■ Given information:

☆ ☆ ☆ ☆

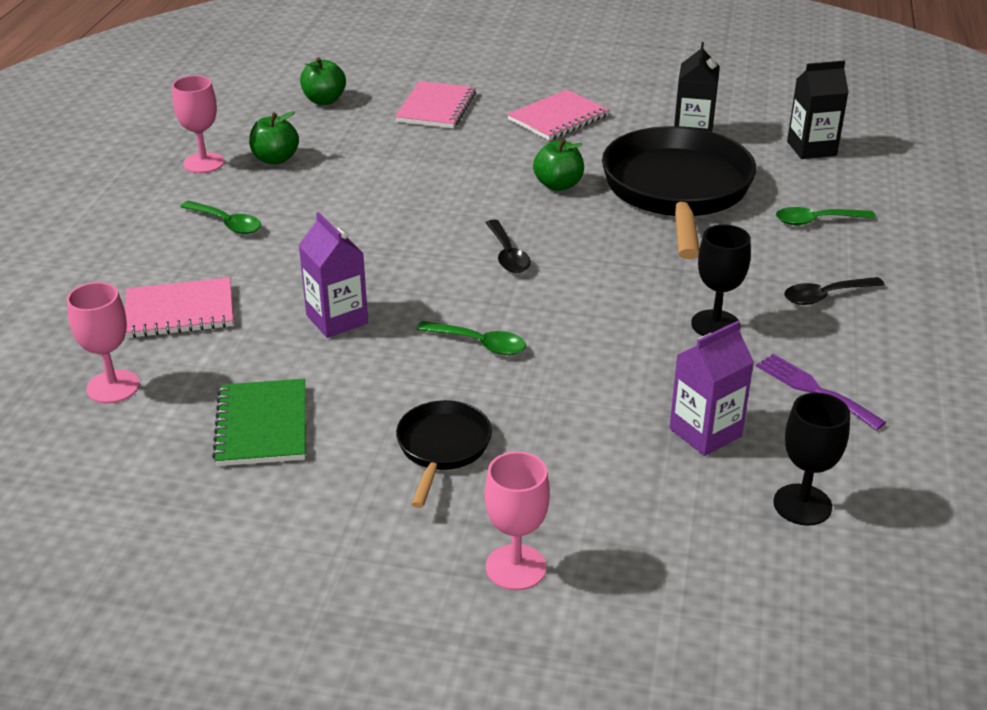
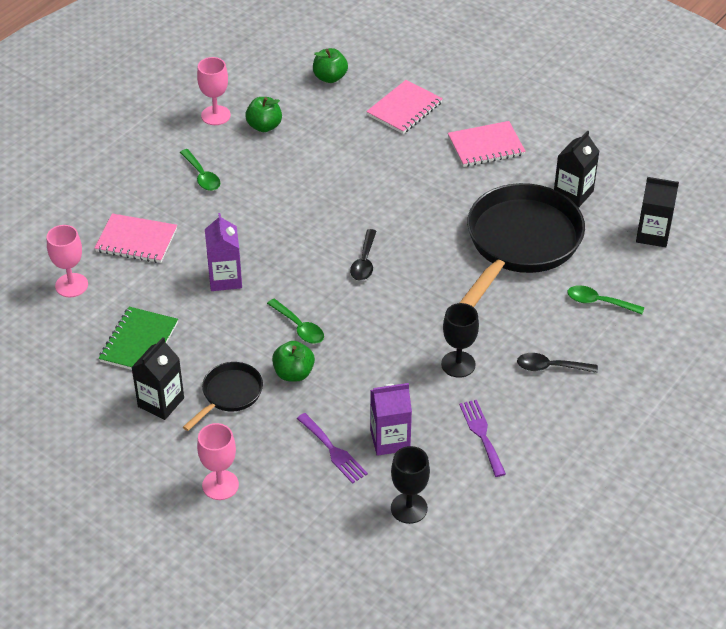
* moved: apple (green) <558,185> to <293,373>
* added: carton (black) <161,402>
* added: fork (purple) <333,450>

☆ ☆ ☆ ☆

■ Task goal: In the preceding material, find each line holding the word "added" and copy it out.

■ Solution to the exercise:
* added: carton (black) <161,402>
* added: fork (purple) <333,450>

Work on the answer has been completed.